ACTIVITY. Retype, exactly as they appear below, the lines between the line holding "camera: 90 degrees left, 10 degrees up" and the line holding "(593, 306) = (735, 168): black", both ends included.

MATERIAL FOR THIS TASK.
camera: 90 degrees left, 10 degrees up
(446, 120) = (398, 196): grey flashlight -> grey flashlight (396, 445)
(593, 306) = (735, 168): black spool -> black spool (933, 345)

---

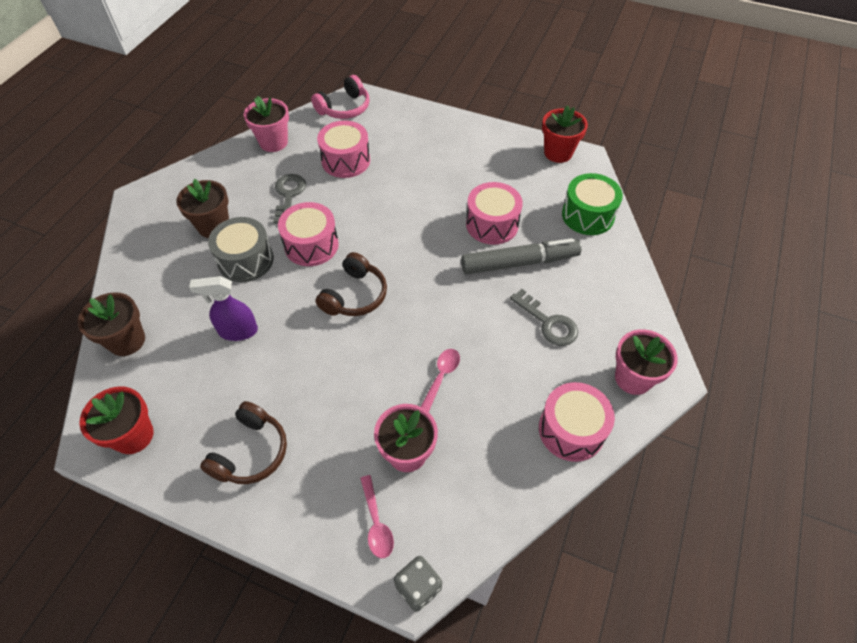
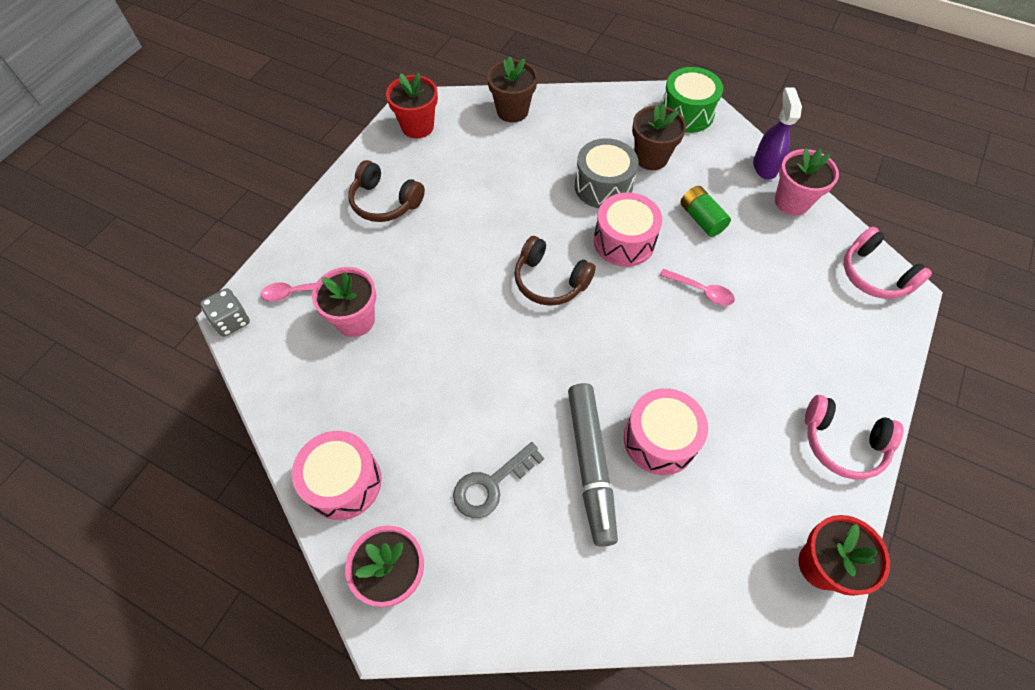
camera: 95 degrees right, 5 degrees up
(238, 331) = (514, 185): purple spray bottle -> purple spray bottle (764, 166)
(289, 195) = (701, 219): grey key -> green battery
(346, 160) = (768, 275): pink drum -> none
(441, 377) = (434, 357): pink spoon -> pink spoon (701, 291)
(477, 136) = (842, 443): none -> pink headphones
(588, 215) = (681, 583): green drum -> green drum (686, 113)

EXERCISE OUTPUT.
camera: 90 degrees left, 10 degrees up
(446, 120) = (398, 196): grey flashlight -> grey flashlight (396, 445)
(593, 306) = (735, 168): black spool -> black spool (933, 345)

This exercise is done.